__Provided entries__
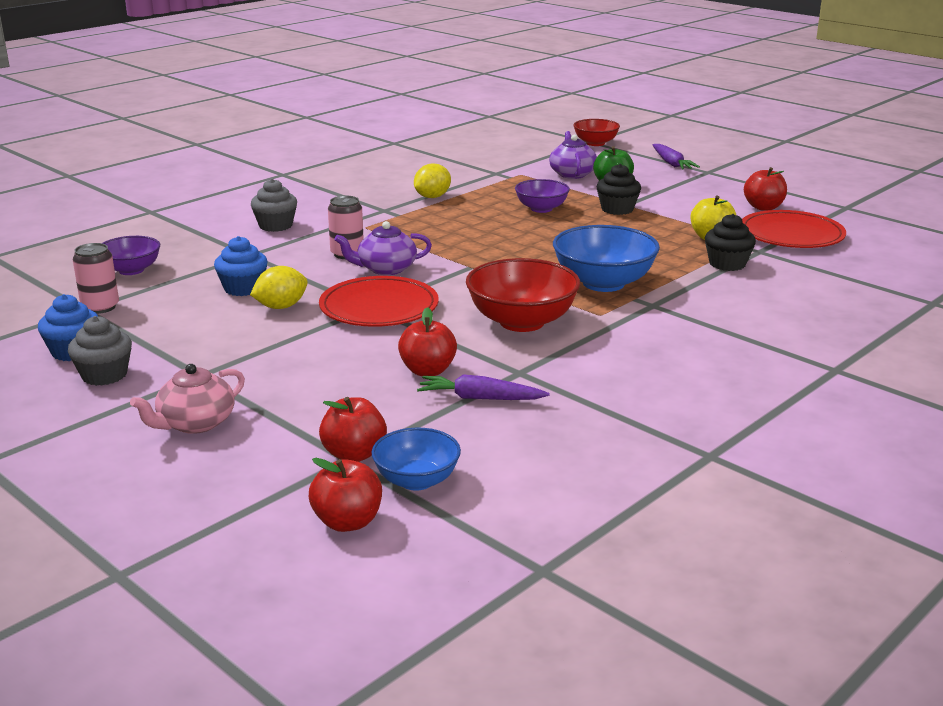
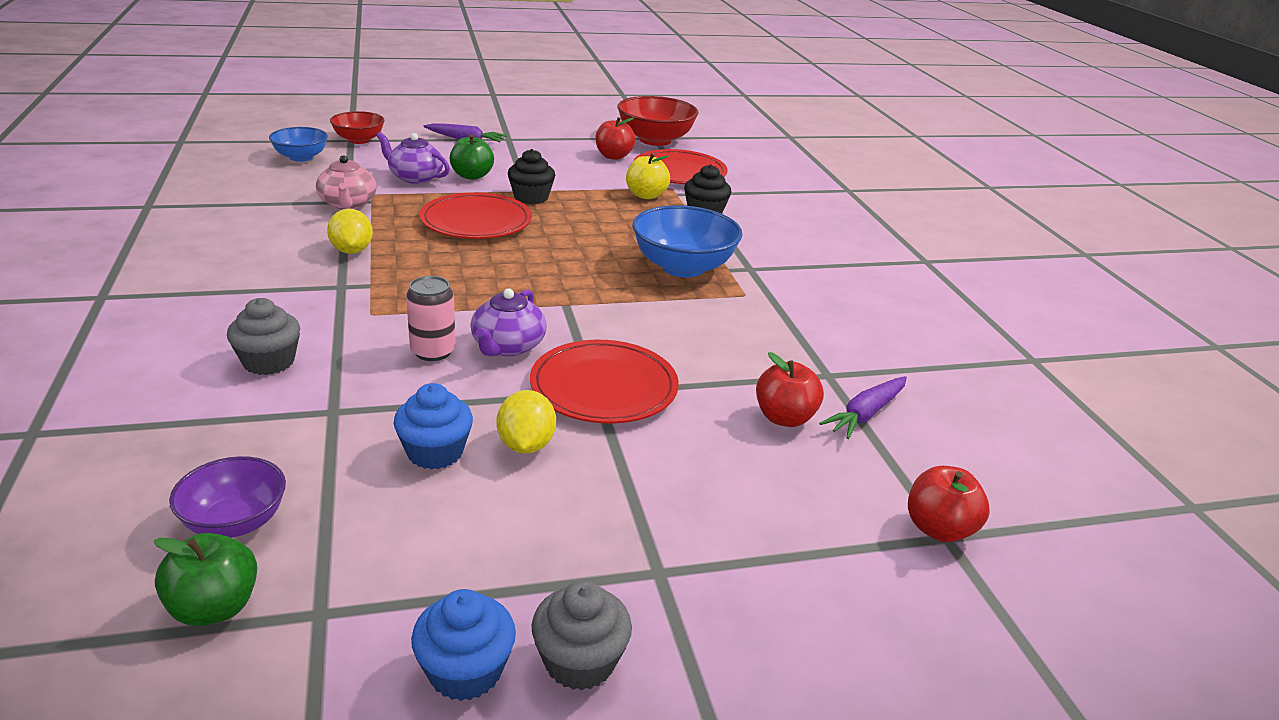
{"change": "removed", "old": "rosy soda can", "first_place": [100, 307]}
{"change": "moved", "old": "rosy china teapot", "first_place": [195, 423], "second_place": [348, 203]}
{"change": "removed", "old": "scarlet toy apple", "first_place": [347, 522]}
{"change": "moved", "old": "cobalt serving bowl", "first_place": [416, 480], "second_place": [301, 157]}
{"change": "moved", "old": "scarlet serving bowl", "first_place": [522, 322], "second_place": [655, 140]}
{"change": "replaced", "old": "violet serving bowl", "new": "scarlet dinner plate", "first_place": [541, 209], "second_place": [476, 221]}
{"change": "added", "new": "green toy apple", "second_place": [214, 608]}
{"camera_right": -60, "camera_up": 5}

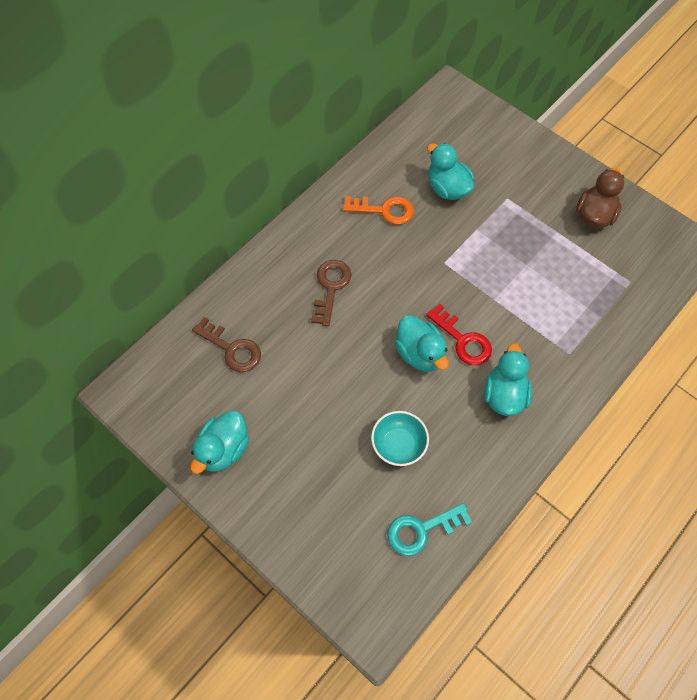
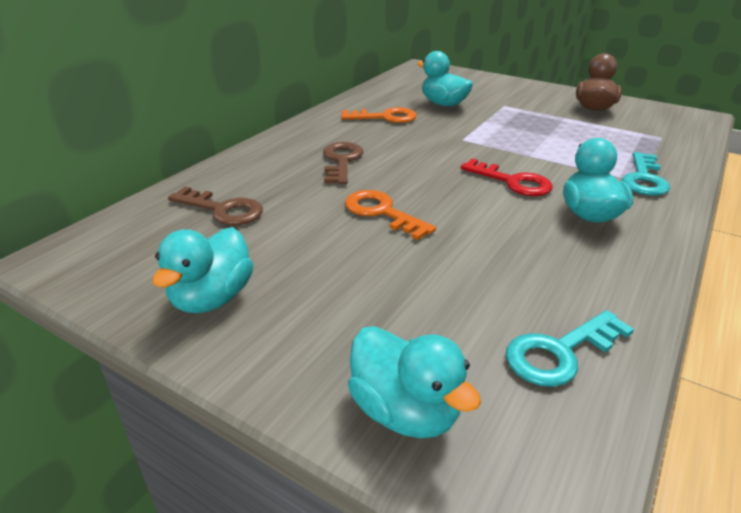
{"change": "removed", "old": "aqua serving bowl", "first_place": [398, 445]}
{"change": "moved", "old": "aqua toy duck", "first_place": [420, 353], "second_place": [404, 411]}
{"change": "added", "new": "orange-coloured key", "second_place": [382, 212]}
{"change": "added", "new": "aqua key", "second_place": [643, 179]}
{"camera_right": -10, "camera_up": -30}

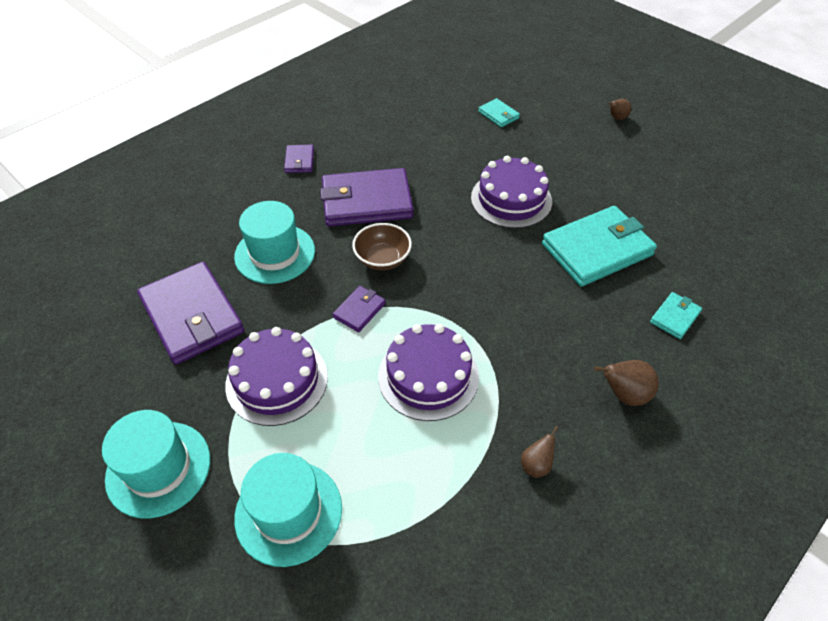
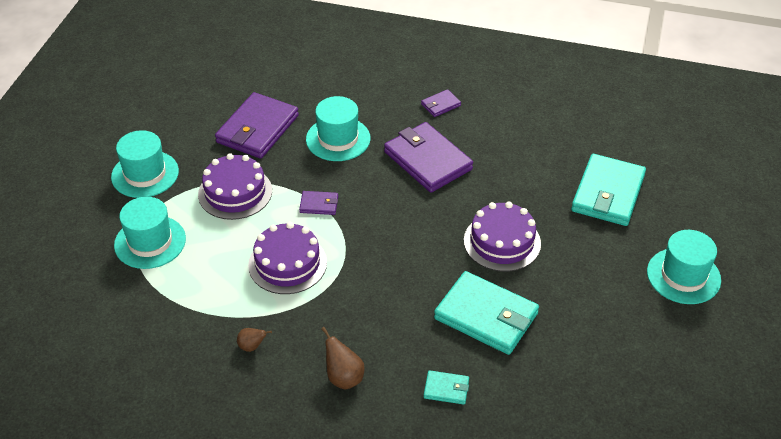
{"change": "removed", "old": "brown serving bowl", "first_place": [382, 259]}
{"change": "resized", "old": "aqua card wallet", "first_place": [498, 115], "second_place": [608, 193], "factor": 2.18}
{"change": "replaced", "old": "brown pear fruit", "new": "aqua tall hat", "first_place": [616, 118], "second_place": [683, 276]}
{"camera_right": 60, "camera_up": -5}

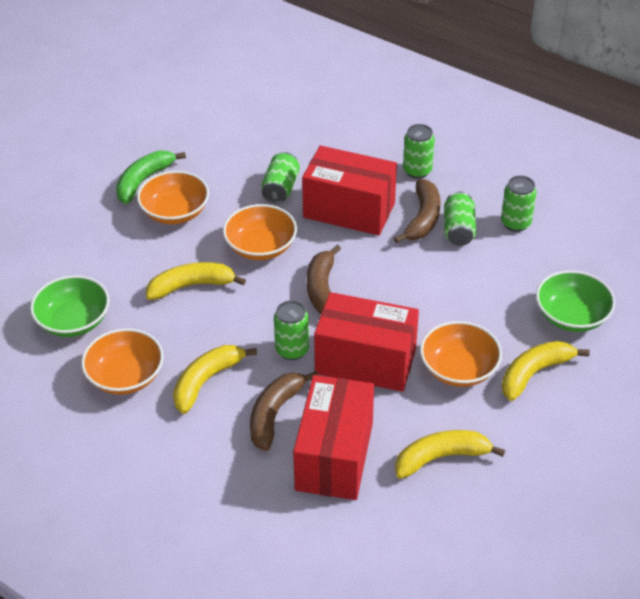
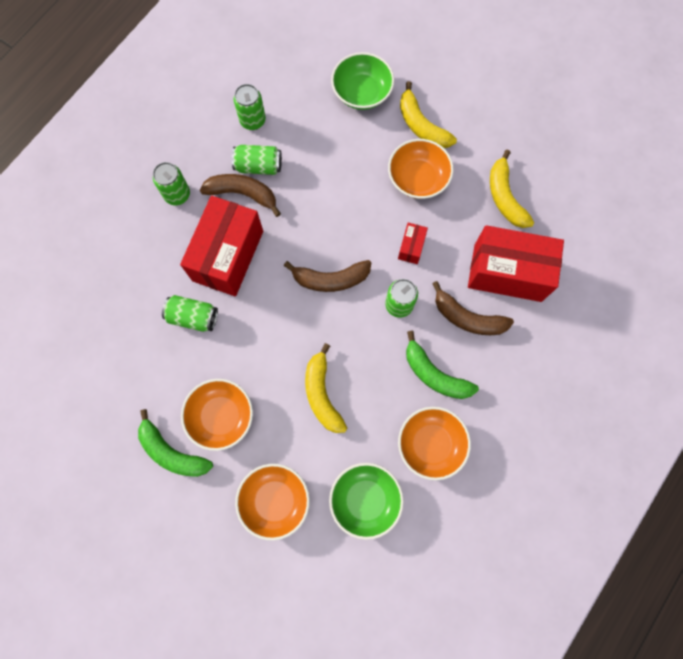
{"change": "recoloured", "old": "bright yellow banana", "new": "green banana", "first_place": [206, 381], "second_place": [434, 374]}
{"change": "moved", "old": "orange-coloured serving bowl", "first_place": [261, 247], "second_place": [275, 500]}
{"change": "resized", "old": "scarlet parcel", "first_place": [365, 362], "second_place": [411, 247], "factor": 0.43}
{"camera_right": -90, "camera_up": 30}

__Your task__
Repeat the records in full, exactly as they appear, but with the pictures removed.

__Response area__
{"change": "removed", "old": "rosy soda can", "first_place": [100, 307]}
{"change": "moved", "old": "rosy china teapot", "first_place": [195, 423], "second_place": [348, 203]}
{"change": "removed", "old": "scarlet toy apple", "first_place": [347, 522]}
{"change": "moved", "old": "cobalt serving bowl", "first_place": [416, 480], "second_place": [301, 157]}
{"change": "moved", "old": "scarlet serving bowl", "first_place": [522, 322], "second_place": [655, 140]}
{"change": "replaced", "old": "violet serving bowl", "new": "scarlet dinner plate", "first_place": [541, 209], "second_place": [476, 221]}
{"change": "added", "new": "green toy apple", "second_place": [214, 608]}
{"camera_right": -60, "camera_up": 5}

{"change": "removed", "old": "aqua serving bowl", "first_place": [398, 445]}
{"change": "moved", "old": "aqua toy duck", "first_place": [420, 353], "second_place": [404, 411]}
{"change": "added", "new": "orange-coloured key", "second_place": [382, 212]}
{"change": "added", "new": "aqua key", "second_place": [643, 179]}
{"camera_right": -10, "camera_up": -30}

{"change": "removed", "old": "brown serving bowl", "first_place": [382, 259]}
{"change": "resized", "old": "aqua card wallet", "first_place": [498, 115], "second_place": [608, 193], "factor": 2.18}
{"change": "replaced", "old": "brown pear fruit", "new": "aqua tall hat", "first_place": [616, 118], "second_place": [683, 276]}
{"camera_right": 60, "camera_up": -5}

{"change": "recoloured", "old": "bright yellow banana", "new": "green banana", "first_place": [206, 381], "second_place": [434, 374]}
{"change": "moved", "old": "orange-coloured serving bowl", "first_place": [261, 247], "second_place": [275, 500]}
{"change": "resized", "old": "scarlet parcel", "first_place": [365, 362], "second_place": [411, 247], "factor": 0.43}
{"camera_right": -90, "camera_up": 30}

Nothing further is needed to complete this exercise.